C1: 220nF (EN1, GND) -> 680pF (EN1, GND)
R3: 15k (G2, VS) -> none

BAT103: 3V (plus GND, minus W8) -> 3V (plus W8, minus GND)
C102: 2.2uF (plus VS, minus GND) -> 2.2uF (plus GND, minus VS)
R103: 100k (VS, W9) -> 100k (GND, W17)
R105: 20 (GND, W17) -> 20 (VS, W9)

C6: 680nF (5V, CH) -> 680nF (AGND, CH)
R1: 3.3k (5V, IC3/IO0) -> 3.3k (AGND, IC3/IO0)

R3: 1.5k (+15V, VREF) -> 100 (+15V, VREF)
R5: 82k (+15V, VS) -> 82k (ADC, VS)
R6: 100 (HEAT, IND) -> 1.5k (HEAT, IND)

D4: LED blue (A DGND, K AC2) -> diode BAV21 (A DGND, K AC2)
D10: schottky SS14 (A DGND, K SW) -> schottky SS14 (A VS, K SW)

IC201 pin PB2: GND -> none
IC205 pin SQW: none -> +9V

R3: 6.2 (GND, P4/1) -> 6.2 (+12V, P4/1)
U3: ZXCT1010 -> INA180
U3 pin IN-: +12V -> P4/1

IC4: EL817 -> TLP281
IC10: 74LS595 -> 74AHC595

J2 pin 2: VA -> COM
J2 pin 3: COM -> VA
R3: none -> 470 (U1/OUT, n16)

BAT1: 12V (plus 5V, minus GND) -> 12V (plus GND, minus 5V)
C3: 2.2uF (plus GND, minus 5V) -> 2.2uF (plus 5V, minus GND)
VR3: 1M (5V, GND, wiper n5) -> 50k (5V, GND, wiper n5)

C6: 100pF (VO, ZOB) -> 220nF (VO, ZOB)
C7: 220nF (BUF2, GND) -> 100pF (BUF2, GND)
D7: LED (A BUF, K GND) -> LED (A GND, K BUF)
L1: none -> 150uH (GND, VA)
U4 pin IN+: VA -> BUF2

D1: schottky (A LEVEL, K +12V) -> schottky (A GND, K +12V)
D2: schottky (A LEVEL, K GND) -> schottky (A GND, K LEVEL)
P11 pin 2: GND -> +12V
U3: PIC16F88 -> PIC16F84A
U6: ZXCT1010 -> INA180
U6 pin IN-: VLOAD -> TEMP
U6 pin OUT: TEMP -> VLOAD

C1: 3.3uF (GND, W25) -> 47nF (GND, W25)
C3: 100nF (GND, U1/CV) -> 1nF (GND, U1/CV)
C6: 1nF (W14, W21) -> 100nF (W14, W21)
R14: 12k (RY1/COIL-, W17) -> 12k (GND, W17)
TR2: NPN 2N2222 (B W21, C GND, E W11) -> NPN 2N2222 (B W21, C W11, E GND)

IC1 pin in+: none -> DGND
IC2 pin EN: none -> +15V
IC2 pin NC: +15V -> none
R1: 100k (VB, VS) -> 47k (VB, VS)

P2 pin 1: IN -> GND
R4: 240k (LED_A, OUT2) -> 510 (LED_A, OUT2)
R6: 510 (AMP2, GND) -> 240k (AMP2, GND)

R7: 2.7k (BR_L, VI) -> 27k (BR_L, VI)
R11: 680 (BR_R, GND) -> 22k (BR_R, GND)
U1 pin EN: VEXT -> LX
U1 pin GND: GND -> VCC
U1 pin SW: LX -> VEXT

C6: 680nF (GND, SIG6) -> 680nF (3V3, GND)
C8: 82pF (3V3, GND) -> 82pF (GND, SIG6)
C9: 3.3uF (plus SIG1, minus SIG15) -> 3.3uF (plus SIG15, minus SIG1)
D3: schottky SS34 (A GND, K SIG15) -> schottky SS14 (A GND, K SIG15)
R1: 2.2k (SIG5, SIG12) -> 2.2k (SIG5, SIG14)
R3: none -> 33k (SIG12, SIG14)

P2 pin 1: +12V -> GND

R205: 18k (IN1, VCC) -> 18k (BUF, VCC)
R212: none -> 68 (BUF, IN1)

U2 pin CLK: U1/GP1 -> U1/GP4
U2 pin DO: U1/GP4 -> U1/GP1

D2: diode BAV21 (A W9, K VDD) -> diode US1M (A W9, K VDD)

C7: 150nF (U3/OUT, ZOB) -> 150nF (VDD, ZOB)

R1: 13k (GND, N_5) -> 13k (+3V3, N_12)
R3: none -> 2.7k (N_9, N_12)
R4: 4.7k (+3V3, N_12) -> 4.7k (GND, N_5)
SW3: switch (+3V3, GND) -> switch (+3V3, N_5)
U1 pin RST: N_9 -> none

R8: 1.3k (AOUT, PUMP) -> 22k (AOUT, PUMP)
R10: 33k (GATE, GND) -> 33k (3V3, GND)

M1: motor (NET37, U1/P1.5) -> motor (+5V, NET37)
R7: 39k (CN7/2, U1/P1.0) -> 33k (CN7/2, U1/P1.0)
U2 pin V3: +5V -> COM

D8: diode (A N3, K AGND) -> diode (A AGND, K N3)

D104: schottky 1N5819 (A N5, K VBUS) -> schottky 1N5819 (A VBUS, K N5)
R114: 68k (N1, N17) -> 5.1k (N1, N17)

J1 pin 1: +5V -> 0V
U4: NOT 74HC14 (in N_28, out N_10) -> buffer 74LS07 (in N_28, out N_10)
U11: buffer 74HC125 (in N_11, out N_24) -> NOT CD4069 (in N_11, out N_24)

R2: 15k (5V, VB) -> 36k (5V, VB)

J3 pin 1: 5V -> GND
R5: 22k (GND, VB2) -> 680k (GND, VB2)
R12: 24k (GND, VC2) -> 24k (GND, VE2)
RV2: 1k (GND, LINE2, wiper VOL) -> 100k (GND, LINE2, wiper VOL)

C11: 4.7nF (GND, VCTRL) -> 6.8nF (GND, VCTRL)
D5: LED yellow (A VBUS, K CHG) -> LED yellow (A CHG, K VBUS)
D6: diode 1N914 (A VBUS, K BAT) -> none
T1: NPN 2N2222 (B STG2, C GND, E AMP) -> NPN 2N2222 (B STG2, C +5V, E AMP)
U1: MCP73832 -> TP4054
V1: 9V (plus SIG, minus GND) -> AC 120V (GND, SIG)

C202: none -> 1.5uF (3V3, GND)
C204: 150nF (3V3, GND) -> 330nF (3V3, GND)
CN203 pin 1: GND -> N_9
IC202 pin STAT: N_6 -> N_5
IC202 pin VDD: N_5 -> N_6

* * * * *

▶ [WORK REQUIRED]:
An exact reproduction of the listing is needed.

▶ [FINISHED EXERCISE]:
C1: 220nF (EN1, GND) -> 680pF (EN1, GND)
R3: 15k (G2, VS) -> none

BAT103: 3V (plus GND, minus W8) -> 3V (plus W8, minus GND)
C102: 2.2uF (plus VS, minus GND) -> 2.2uF (plus GND, minus VS)
R103: 100k (VS, W9) -> 100k (GND, W17)
R105: 20 (GND, W17) -> 20 (VS, W9)

C6: 680nF (5V, CH) -> 680nF (AGND, CH)
R1: 3.3k (5V, IC3/IO0) -> 3.3k (AGND, IC3/IO0)

R3: 1.5k (+15V, VREF) -> 100 (+15V, VREF)
R5: 82k (+15V, VS) -> 82k (ADC, VS)
R6: 100 (HEAT, IND) -> 1.5k (HEAT, IND)

D4: LED blue (A DGND, K AC2) -> diode BAV21 (A DGND, K AC2)
D10: schottky SS14 (A DGND, K SW) -> schottky SS14 (A VS, K SW)

IC201 pin PB2: GND -> none
IC205 pin SQW: none -> +9V

R3: 6.2 (GND, P4/1) -> 6.2 (+12V, P4/1)
U3: ZXCT1010 -> INA180
U3 pin IN-: +12V -> P4/1

IC4: EL817 -> TLP281
IC10: 74LS595 -> 74AHC595

J2 pin 2: VA -> COM
J2 pin 3: COM -> VA
R3: none -> 470 (U1/OUT, n16)

BAT1: 12V (plus 5V, minus GND) -> 12V (plus GND, minus 5V)
C3: 2.2uF (plus GND, minus 5V) -> 2.2uF (plus 5V, minus GND)
VR3: 1M (5V, GND, wiper n5) -> 50k (5V, GND, wiper n5)

C6: 100pF (VO, ZOB) -> 220nF (VO, ZOB)
C7: 220nF (BUF2, GND) -> 100pF (BUF2, GND)
D7: LED (A BUF, K GND) -> LED (A GND, K BUF)
L1: none -> 150uH (GND, VA)
U4 pin IN+: VA -> BUF2

D1: schottky (A LEVEL, K +12V) -> schottky (A GND, K +12V)
D2: schottky (A LEVEL, K GND) -> schottky (A GND, K LEVEL)
P11 pin 2: GND -> +12V
U3: PIC16F88 -> PIC16F84A
U6: ZXCT1010 -> INA180
U6 pin IN-: VLOAD -> TEMP
U6 pin OUT: TEMP -> VLOAD

C1: 3.3uF (GND, W25) -> 47nF (GND, W25)
C3: 100nF (GND, U1/CV) -> 1nF (GND, U1/CV)
C6: 1nF (W14, W21) -> 100nF (W14, W21)
R14: 12k (RY1/COIL-, W17) -> 12k (GND, W17)
TR2: NPN 2N2222 (B W21, C GND, E W11) -> NPN 2N2222 (B W21, C W11, E GND)

IC1 pin in+: none -> DGND
IC2 pin EN: none -> +15V
IC2 pin NC: +15V -> none
R1: 100k (VB, VS) -> 47k (VB, VS)

P2 pin 1: IN -> GND
R4: 240k (LED_A, OUT2) -> 510 (LED_A, OUT2)
R6: 510 (AMP2, GND) -> 240k (AMP2, GND)

R7: 2.7k (BR_L, VI) -> 27k (BR_L, VI)
R11: 680 (BR_R, GND) -> 22k (BR_R, GND)
U1 pin EN: VEXT -> LX
U1 pin GND: GND -> VCC
U1 pin SW: LX -> VEXT

C6: 680nF (GND, SIG6) -> 680nF (3V3, GND)
C8: 82pF (3V3, GND) -> 82pF (GND, SIG6)
C9: 3.3uF (plus SIG1, minus SIG15) -> 3.3uF (plus SIG15, minus SIG1)
D3: schottky SS34 (A GND, K SIG15) -> schottky SS14 (A GND, K SIG15)
R1: 2.2k (SIG5, SIG12) -> 2.2k (SIG5, SIG14)
R3: none -> 33k (SIG12, SIG14)

P2 pin 1: +12V -> GND

R205: 18k (IN1, VCC) -> 18k (BUF, VCC)
R212: none -> 68 (BUF, IN1)

U2 pin CLK: U1/GP1 -> U1/GP4
U2 pin DO: U1/GP4 -> U1/GP1

D2: diode BAV21 (A W9, K VDD) -> diode US1M (A W9, K VDD)

C7: 150nF (U3/OUT, ZOB) -> 150nF (VDD, ZOB)

R1: 13k (GND, N_5) -> 13k (+3V3, N_12)
R3: none -> 2.7k (N_9, N_12)
R4: 4.7k (+3V3, N_12) -> 4.7k (GND, N_5)
SW3: switch (+3V3, GND) -> switch (+3V3, N_5)
U1 pin RST: N_9 -> none

R8: 1.3k (AOUT, PUMP) -> 22k (AOUT, PUMP)
R10: 33k (GATE, GND) -> 33k (3V3, GND)

M1: motor (NET37, U1/P1.5) -> motor (+5V, NET37)
R7: 39k (CN7/2, U1/P1.0) -> 33k (CN7/2, U1/P1.0)
U2 pin V3: +5V -> COM

D8: diode (A N3, K AGND) -> diode (A AGND, K N3)

D104: schottky 1N5819 (A N5, K VBUS) -> schottky 1N5819 (A VBUS, K N5)
R114: 68k (N1, N17) -> 5.1k (N1, N17)

J1 pin 1: +5V -> 0V
U4: NOT 74HC14 (in N_28, out N_10) -> buffer 74LS07 (in N_28, out N_10)
U11: buffer 74HC125 (in N_11, out N_24) -> NOT CD4069 (in N_11, out N_24)

R2: 15k (5V, VB) -> 36k (5V, VB)

J3 pin 1: 5V -> GND
R5: 22k (GND, VB2) -> 680k (GND, VB2)
R12: 24k (GND, VC2) -> 24k (GND, VE2)
RV2: 1k (GND, LINE2, wiper VOL) -> 100k (GND, LINE2, wiper VOL)

C11: 4.7nF (GND, VCTRL) -> 6.8nF (GND, VCTRL)
D5: LED yellow (A VBUS, K CHG) -> LED yellow (A CHG, K VBUS)
D6: diode 1N914 (A VBUS, K BAT) -> none
T1: NPN 2N2222 (B STG2, C GND, E AMP) -> NPN 2N2222 (B STG2, C +5V, E AMP)
U1: MCP73832 -> TP4054
V1: 9V (plus SIG, minus GND) -> AC 120V (GND, SIG)

C202: none -> 1.5uF (3V3, GND)
C204: 150nF (3V3, GND) -> 330nF (3V3, GND)
CN203 pin 1: GND -> N_9
IC202 pin STAT: N_6 -> N_5
IC202 pin VDD: N_5 -> N_6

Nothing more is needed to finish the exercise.